■ Material to process ■
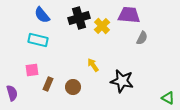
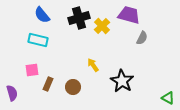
purple trapezoid: rotated 10 degrees clockwise
black star: rotated 20 degrees clockwise
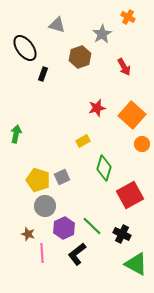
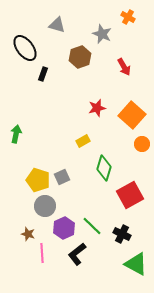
gray star: rotated 18 degrees counterclockwise
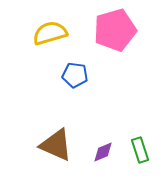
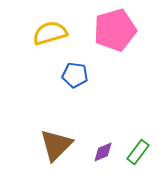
brown triangle: rotated 51 degrees clockwise
green rectangle: moved 2 px left, 2 px down; rotated 55 degrees clockwise
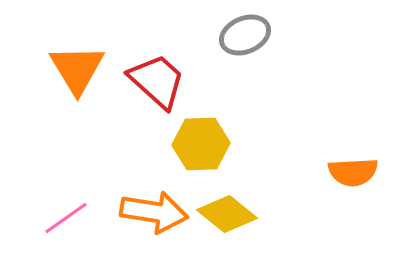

■ Goal of the exercise ■
Recast everything from the row containing "brown triangle: rotated 51 degrees clockwise" down to the end of the rows as a Markdown table with the columns "No." and "Entry", numbering each row and skipping blank ones. Leave the pictures out.

■ Response below ■
| No. | Entry |
|---|---|
| 1 | brown triangle: rotated 51 degrees clockwise |
| 2 | green rectangle: moved 2 px left, 2 px down; rotated 55 degrees clockwise |